● Task brief
Reproduce the entries below exactly, but leave the pictures out.

··· Given data

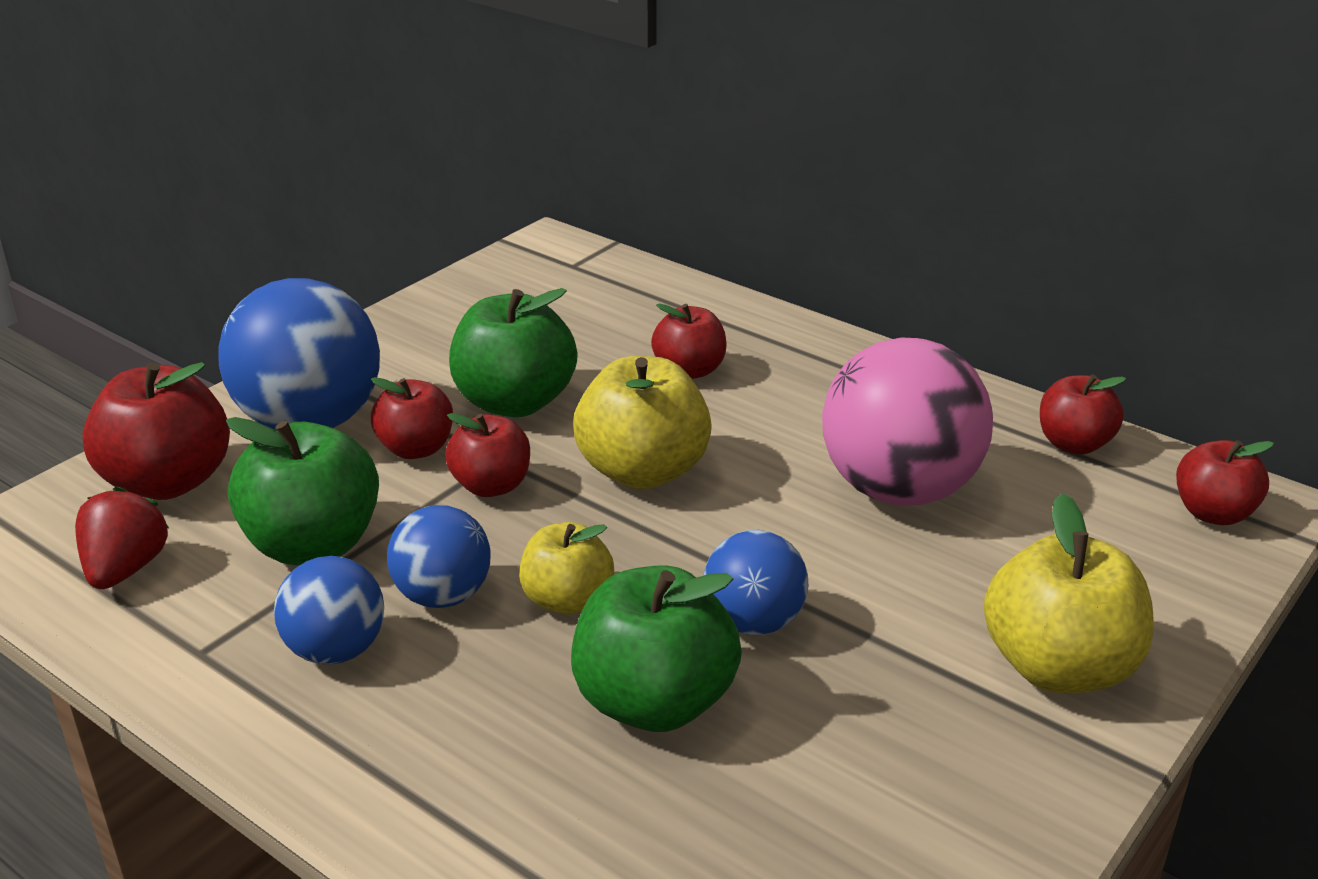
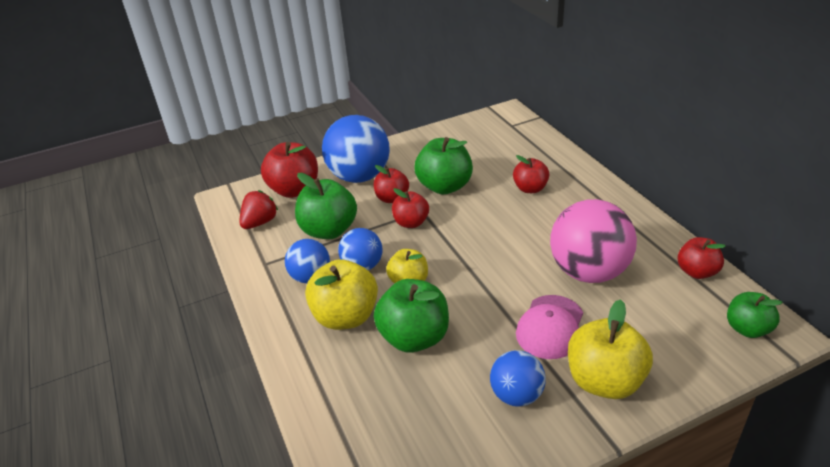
camera: 30 degrees right, 5 degrees up
yellow apple [573,356,712,490] -> yellow apple moved to [305,259,378,330]
blue ball [704,530,808,635] -> blue ball moved to [490,350,546,407]
red apple [1176,440,1274,525] -> green apple [727,292,783,338]
none -> pink cap [516,295,583,359]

······

● Solution below
camera: 30 degrees right, 5 degrees up
yellow apple [573,356,712,490] -> yellow apple moved to [305,259,378,330]
blue ball [704,530,808,635] -> blue ball moved to [490,350,546,407]
red apple [1176,440,1274,525] -> green apple [727,292,783,338]
none -> pink cap [516,295,583,359]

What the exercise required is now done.